Start of RAW DATA

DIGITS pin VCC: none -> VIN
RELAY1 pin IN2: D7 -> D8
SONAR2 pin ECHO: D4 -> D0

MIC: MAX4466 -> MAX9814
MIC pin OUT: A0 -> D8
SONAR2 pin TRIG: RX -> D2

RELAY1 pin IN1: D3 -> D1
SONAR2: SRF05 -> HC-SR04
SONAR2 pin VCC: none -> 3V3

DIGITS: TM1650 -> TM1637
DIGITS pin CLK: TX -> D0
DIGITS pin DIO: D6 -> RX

End of RAW DATA

# WHAT YOU ARE ASKED TO DO
Each line from the one containing "DIGITS: TM1650 -> TM1637" to the end of the listing above must be printed exactly, and no other line may appear.

# EXPECTED ANSWER
DIGITS: TM1650 -> TM1637
DIGITS pin CLK: TX -> D0
DIGITS pin DIO: D6 -> RX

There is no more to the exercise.